◆ **Task description**
Scan the material below and count each line with the string "purple". Reply with the count alone.

◆ **Given entries**
------

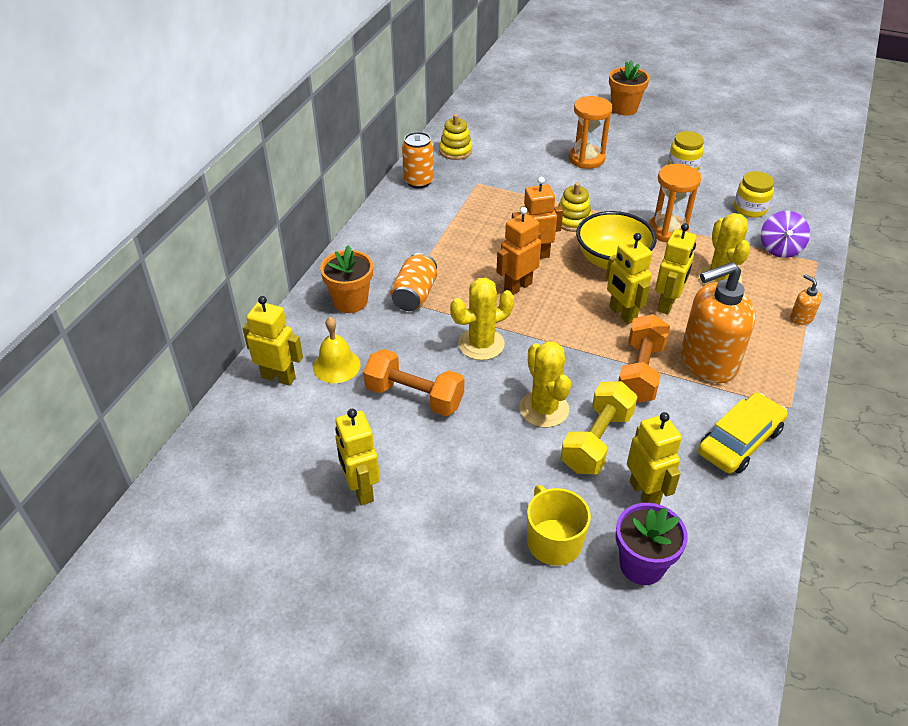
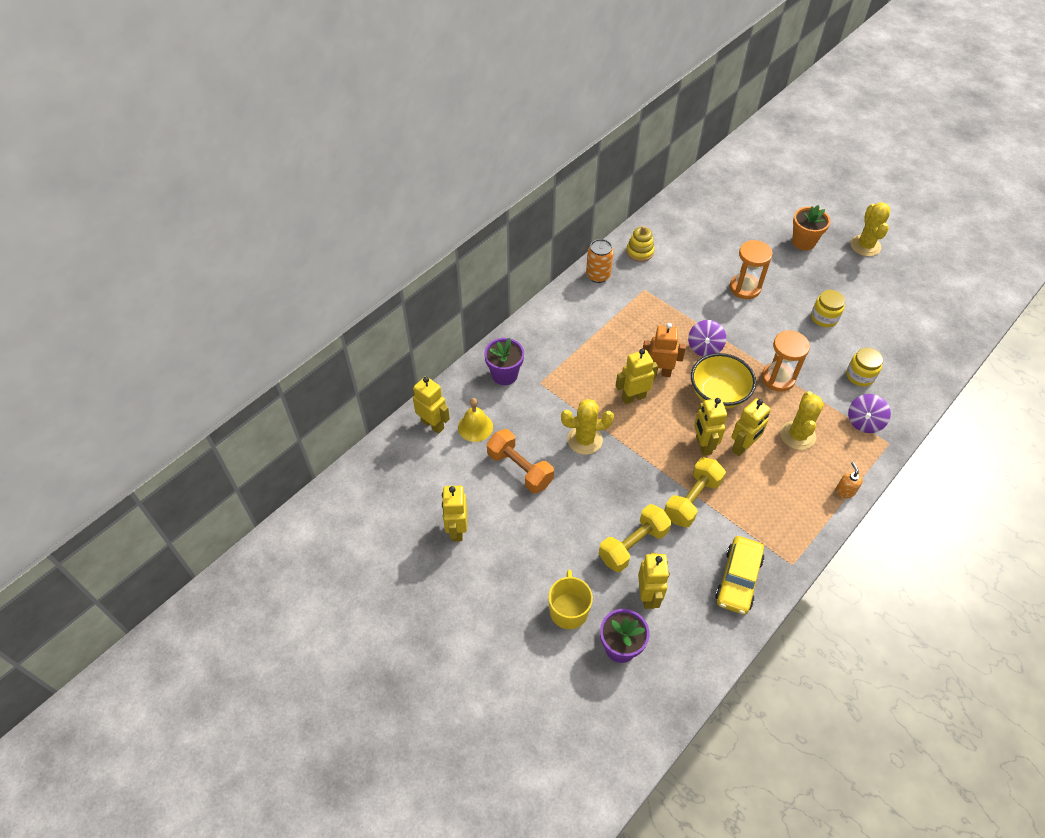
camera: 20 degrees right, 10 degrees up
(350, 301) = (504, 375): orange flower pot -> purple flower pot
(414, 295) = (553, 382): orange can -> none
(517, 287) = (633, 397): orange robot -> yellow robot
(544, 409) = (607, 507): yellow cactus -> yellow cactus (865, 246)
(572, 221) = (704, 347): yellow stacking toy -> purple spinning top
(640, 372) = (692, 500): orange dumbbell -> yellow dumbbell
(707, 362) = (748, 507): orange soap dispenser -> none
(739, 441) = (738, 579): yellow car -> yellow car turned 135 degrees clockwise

------

◆ **Output of the task**
2